▶ _BRIEF_
Please return every line in the following data that includes the string "none".
MATERIAL FOR THIS EXERCISE START
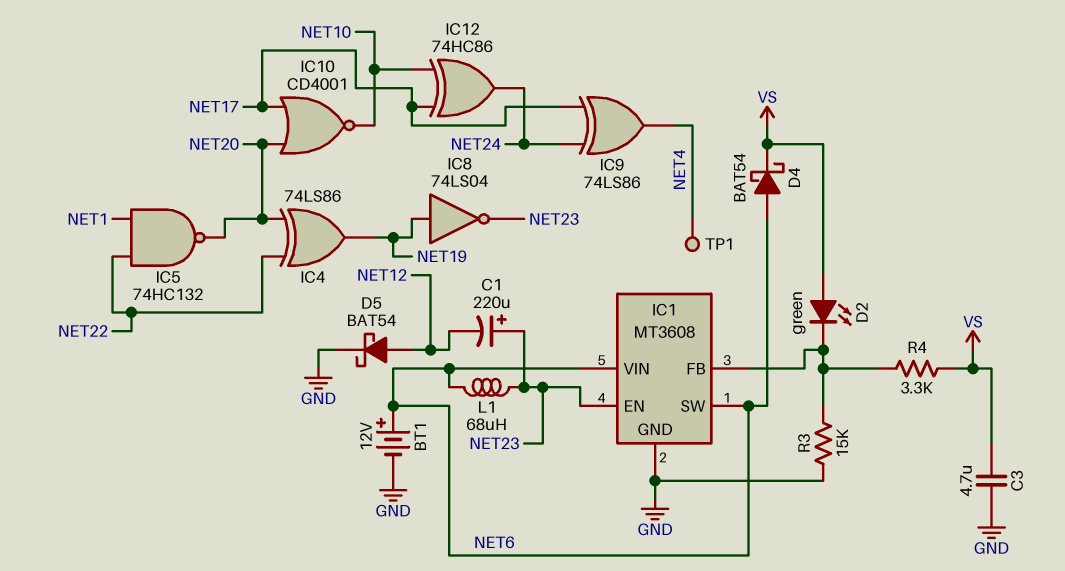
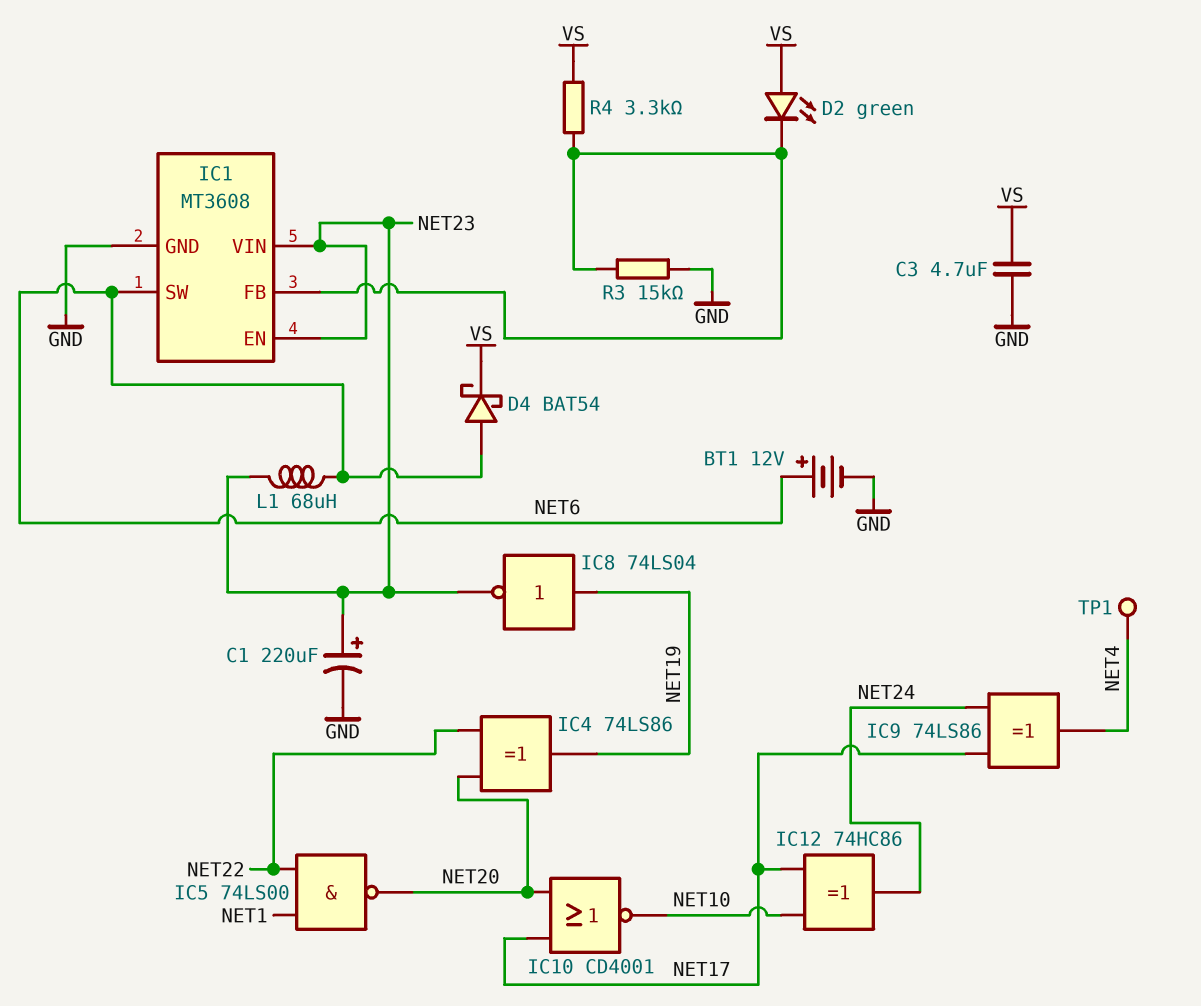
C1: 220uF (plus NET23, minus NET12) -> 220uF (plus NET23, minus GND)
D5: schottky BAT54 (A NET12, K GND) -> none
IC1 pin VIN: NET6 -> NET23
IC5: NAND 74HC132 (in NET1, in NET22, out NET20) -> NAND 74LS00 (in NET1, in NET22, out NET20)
MATERIAL FOR THIS EXERCISE END
MATERIAL FOR THIS EXERCISE START
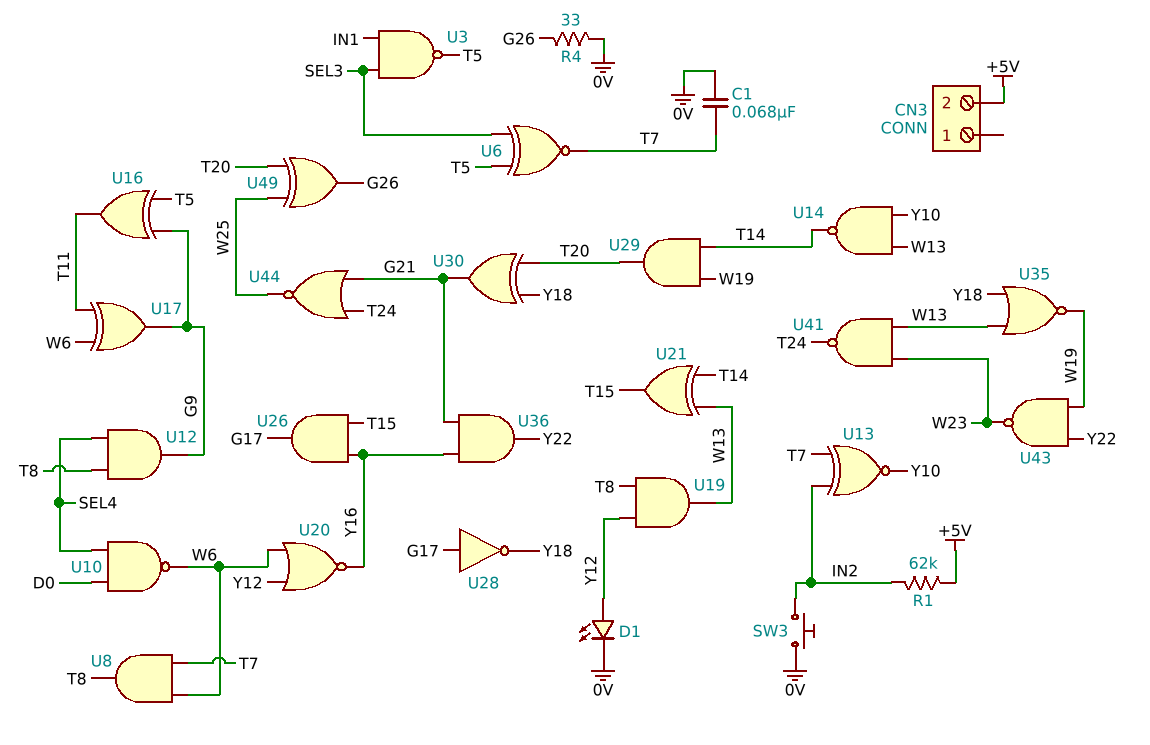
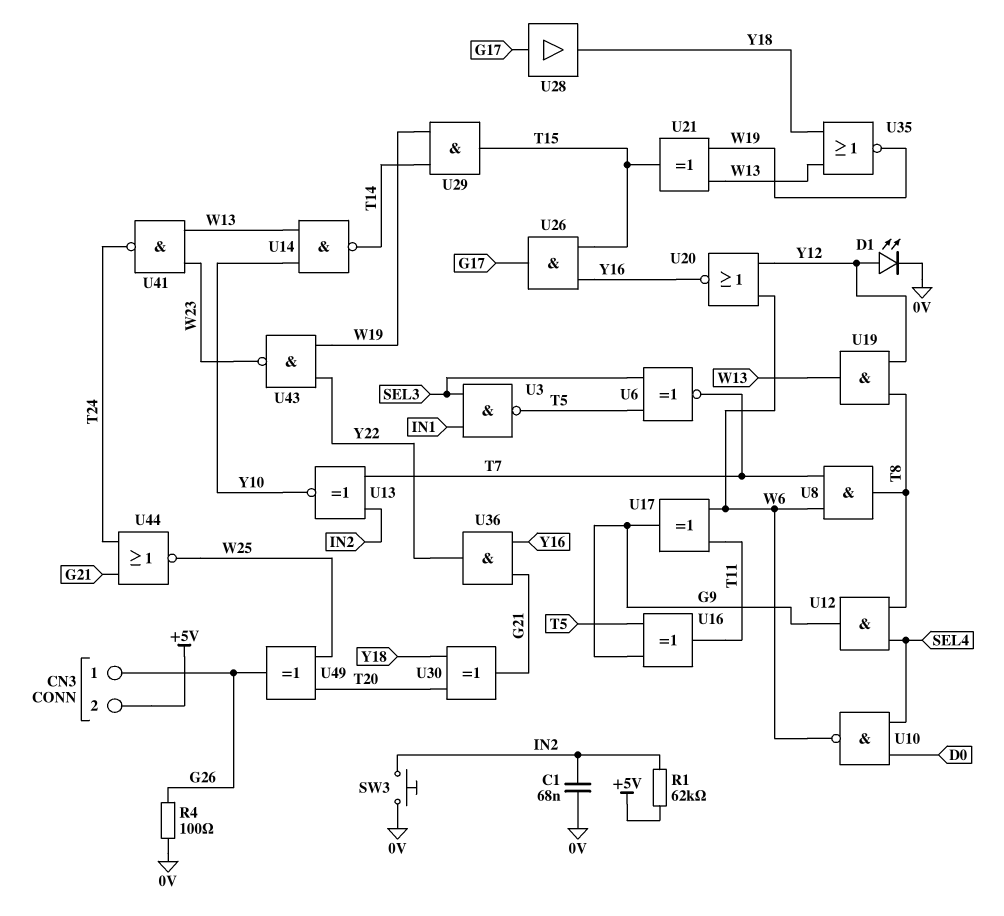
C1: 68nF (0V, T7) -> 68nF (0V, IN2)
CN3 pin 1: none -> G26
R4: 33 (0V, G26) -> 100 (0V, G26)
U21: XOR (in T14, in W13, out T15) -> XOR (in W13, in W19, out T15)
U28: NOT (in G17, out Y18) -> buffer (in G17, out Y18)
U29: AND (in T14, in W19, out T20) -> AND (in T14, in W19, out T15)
MATERIAL FOR THIS EXERCISE END
▶ _OUTPUT OF THE EXERCISE_
D5: schottky BAT54 (A NET12, K GND) -> none
CN3 pin 1: none -> G26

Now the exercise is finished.